"""

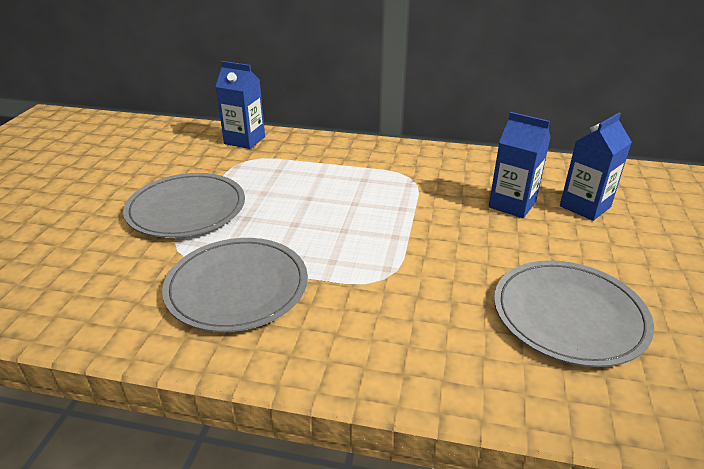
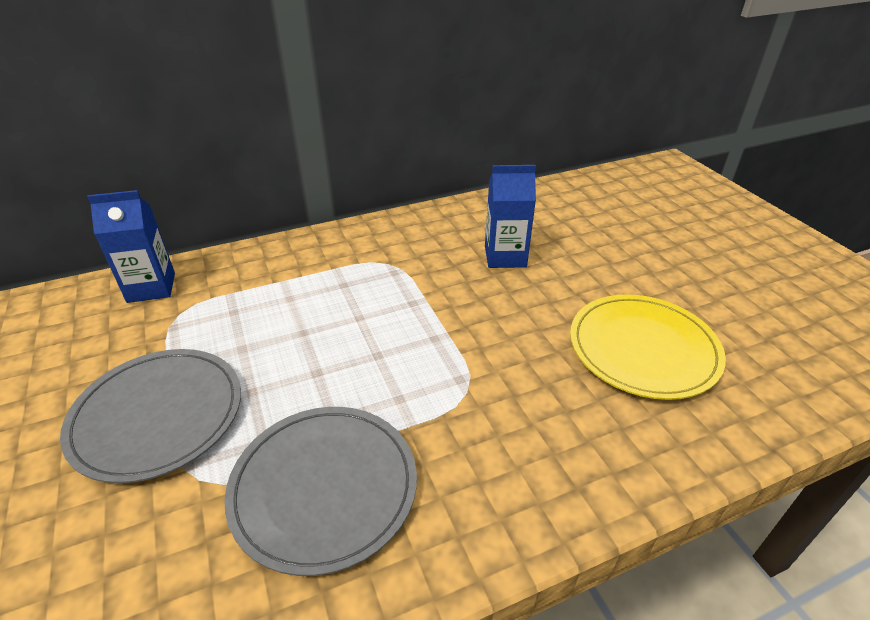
camera: 35 degrees left, 5 degrees up
grey plate [494,260,654,367] -> yellow plate [570,294,726,400]
blue carton [560,113,632,221] -> none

"""

- Task description: Hand back every line of the material, exactly, without the pictures.

- Response to the task:
camera: 35 degrees left, 5 degrees up
grey plate [494,260,654,367] -> yellow plate [570,294,726,400]
blue carton [560,113,632,221] -> none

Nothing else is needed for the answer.